■ Task requirements
Exact copy, no pictures: repeat the data that follows.

■ Recorded information
::::::::::

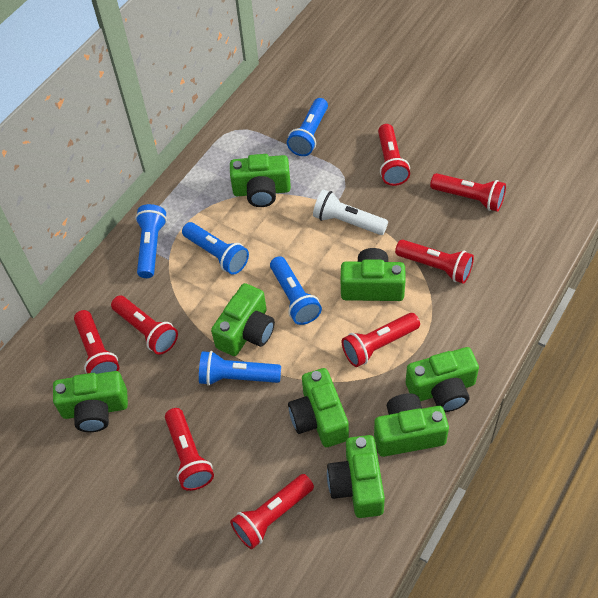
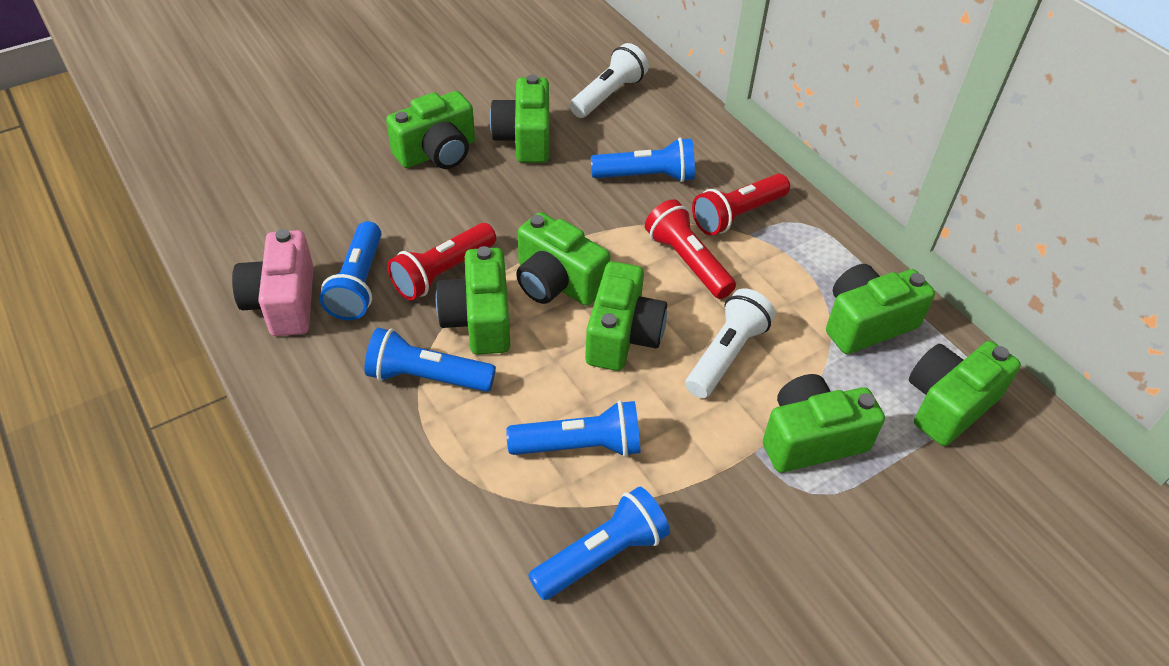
pink camera: 0 -> 1
red flashlight: 8 -> 3
white flashlight: 1 -> 2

::::::::::

■ Task output
pink camera: 0 -> 1
red flashlight: 8 -> 3
white flashlight: 1 -> 2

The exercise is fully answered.